For every line in the records that has the word "pink", make a copy.

[Supplied data Boundary: Start]

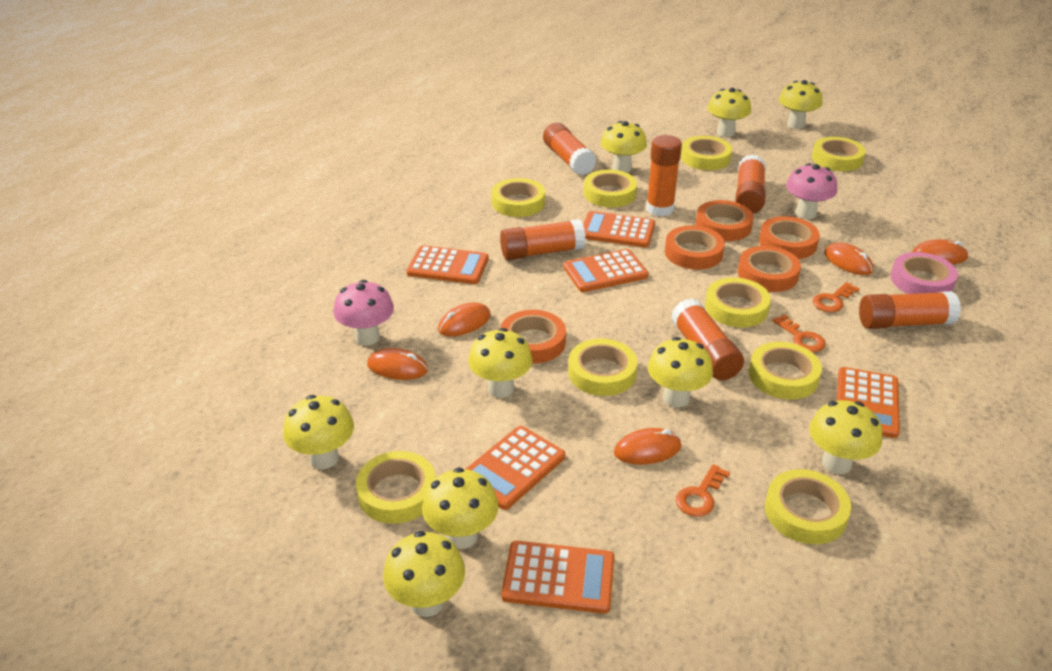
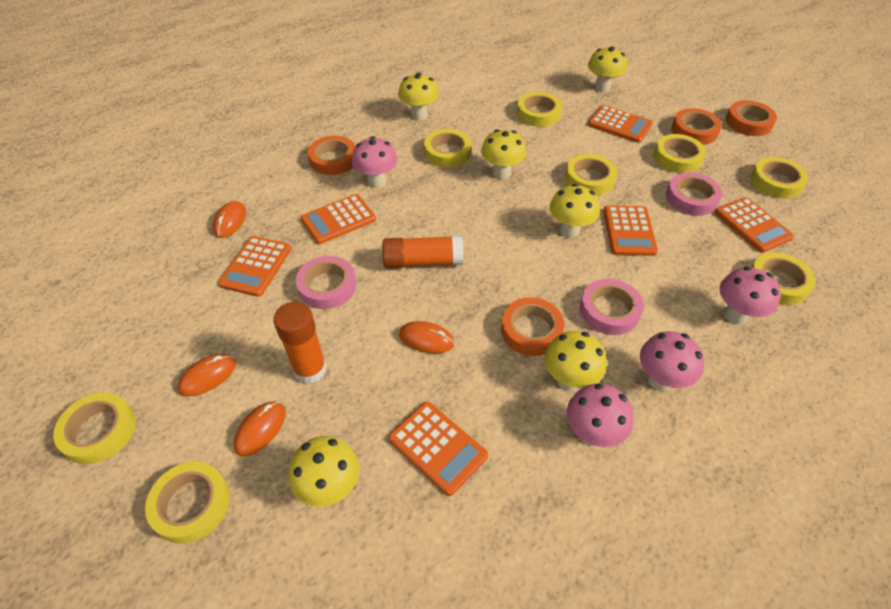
orange glue stick: [500,219,586,260] [543,123,596,175] [646,135,682,216] [671,298,744,380] [736,154,766,214] [859,291,961,329] = 6 -> [273,302,327,384] [382,236,463,268] = 2
orange key: [676,464,730,517] [773,314,826,352] [813,282,860,312] = 3 -> none = 0
orange mouse: [367,348,428,380] [438,302,491,336] [614,428,681,465] [824,243,873,275] [912,239,968,264] = 5 -> [177,354,236,397] [213,201,246,238] [233,401,286,457] [399,321,455,354] = 4
orange tape: [500,310,566,364] [665,226,725,270] [695,200,754,241] [738,246,801,292] [759,216,820,259] = 5 -> [308,136,356,175] [501,297,564,356] [671,108,722,145] [726,100,777,136] = 4
pink mushroom: [333,280,394,346] [786,163,837,219] = 2 -> [352,136,398,188] [567,384,634,447] [640,331,704,392] [720,267,781,325] = 4
pink tape: [890,252,958,294] = 1 -> [296,256,356,309] [580,279,644,335] [666,172,722,216] = 3
yellow mushroom: [283,395,354,469] [383,531,465,617] [422,467,499,549] [468,328,532,398] [601,121,647,173] [648,337,713,408] [708,88,751,137] [779,80,822,129] [809,400,882,474] = 9 -> [289,436,359,507] [398,73,439,120] [481,129,526,179] [544,331,606,391] [550,184,600,238] [588,47,627,92] = 6
yellow tape: [356,451,436,524] [492,178,545,217] [568,339,638,396] [584,170,637,208] [681,136,732,170] [705,278,771,327] [749,342,822,399] [765,469,851,544] [812,137,866,171] = 9 -> [53,392,136,464] [145,462,230,543] [424,129,472,168] [517,92,562,127] [565,154,617,195] [654,134,706,173] [750,157,808,199] [751,252,816,305] = 8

[Supplied data Boundary: End]

Problem solution.
pink mushroom: [333,280,394,346] [786,163,837,219] = 2 -> [352,136,398,188] [567,384,634,447] [640,331,704,392] [720,267,781,325] = 4
pink tape: [890,252,958,294] = 1 -> [296,256,356,309] [580,279,644,335] [666,172,722,216] = 3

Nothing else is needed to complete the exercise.